--- MATERIAL FOR THIS TASK ---

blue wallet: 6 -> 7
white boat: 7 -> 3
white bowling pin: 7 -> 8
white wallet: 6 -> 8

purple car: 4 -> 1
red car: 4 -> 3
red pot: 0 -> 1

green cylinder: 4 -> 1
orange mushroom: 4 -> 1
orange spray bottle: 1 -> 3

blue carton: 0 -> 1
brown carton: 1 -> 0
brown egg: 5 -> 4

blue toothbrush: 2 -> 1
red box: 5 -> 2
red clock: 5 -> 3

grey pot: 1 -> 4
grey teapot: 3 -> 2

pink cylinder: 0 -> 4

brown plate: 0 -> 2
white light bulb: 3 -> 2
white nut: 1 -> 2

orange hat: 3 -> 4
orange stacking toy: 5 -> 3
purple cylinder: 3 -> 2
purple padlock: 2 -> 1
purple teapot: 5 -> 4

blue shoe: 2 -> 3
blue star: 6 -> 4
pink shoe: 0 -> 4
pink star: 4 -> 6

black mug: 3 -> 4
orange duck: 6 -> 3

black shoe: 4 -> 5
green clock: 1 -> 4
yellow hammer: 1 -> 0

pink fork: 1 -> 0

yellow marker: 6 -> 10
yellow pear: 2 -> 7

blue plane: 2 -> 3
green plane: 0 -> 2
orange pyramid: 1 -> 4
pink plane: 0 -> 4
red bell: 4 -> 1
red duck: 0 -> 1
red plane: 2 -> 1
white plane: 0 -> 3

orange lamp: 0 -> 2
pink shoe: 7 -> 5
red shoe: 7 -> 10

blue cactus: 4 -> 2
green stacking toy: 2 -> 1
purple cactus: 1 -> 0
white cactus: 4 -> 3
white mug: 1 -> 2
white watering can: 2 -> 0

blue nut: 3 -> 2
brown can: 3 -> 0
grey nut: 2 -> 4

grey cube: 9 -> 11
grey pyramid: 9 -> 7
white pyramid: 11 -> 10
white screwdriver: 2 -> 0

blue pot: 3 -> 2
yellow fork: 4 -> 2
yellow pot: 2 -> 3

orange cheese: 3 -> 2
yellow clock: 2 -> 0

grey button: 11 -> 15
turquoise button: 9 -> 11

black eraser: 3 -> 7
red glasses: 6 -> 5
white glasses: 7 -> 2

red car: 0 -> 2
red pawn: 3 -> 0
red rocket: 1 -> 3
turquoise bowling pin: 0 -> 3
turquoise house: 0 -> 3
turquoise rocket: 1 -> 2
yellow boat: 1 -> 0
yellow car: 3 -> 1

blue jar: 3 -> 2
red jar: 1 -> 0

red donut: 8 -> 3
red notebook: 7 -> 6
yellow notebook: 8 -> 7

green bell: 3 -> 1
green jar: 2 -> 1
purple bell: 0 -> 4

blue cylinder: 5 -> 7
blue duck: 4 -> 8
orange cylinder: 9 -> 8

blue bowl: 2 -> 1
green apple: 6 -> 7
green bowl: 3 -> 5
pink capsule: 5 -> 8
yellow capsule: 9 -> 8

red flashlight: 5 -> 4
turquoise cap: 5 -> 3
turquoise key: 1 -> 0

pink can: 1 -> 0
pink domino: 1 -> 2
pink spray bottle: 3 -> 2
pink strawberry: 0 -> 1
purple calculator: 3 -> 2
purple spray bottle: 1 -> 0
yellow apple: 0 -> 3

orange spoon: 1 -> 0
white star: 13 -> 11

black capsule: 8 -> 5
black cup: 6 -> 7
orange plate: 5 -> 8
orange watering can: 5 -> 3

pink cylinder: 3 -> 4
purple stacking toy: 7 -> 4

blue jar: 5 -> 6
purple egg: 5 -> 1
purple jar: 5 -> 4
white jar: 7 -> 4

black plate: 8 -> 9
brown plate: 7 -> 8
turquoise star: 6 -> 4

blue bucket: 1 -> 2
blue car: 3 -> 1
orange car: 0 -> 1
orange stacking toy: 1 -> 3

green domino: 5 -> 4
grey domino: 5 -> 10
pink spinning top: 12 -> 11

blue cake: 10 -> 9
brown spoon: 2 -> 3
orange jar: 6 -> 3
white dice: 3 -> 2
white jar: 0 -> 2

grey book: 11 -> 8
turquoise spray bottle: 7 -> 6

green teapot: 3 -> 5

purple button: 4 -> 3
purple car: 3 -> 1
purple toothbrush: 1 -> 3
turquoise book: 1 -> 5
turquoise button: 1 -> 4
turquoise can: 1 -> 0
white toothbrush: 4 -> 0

---

_EXERCISE OBJECTIVE_
For this exercise, repeat exactly the lines of the data above from the one with "orange duck: 6 -> 3" down to the one with "red shoe: 7 -> 10", both end lines included.

_RESPONSE FOR THIS EXERCISE_
orange duck: 6 -> 3

black shoe: 4 -> 5
green clock: 1 -> 4
yellow hammer: 1 -> 0

pink fork: 1 -> 0

yellow marker: 6 -> 10
yellow pear: 2 -> 7

blue plane: 2 -> 3
green plane: 0 -> 2
orange pyramid: 1 -> 4
pink plane: 0 -> 4
red bell: 4 -> 1
red duck: 0 -> 1
red plane: 2 -> 1
white plane: 0 -> 3

orange lamp: 0 -> 2
pink shoe: 7 -> 5
red shoe: 7 -> 10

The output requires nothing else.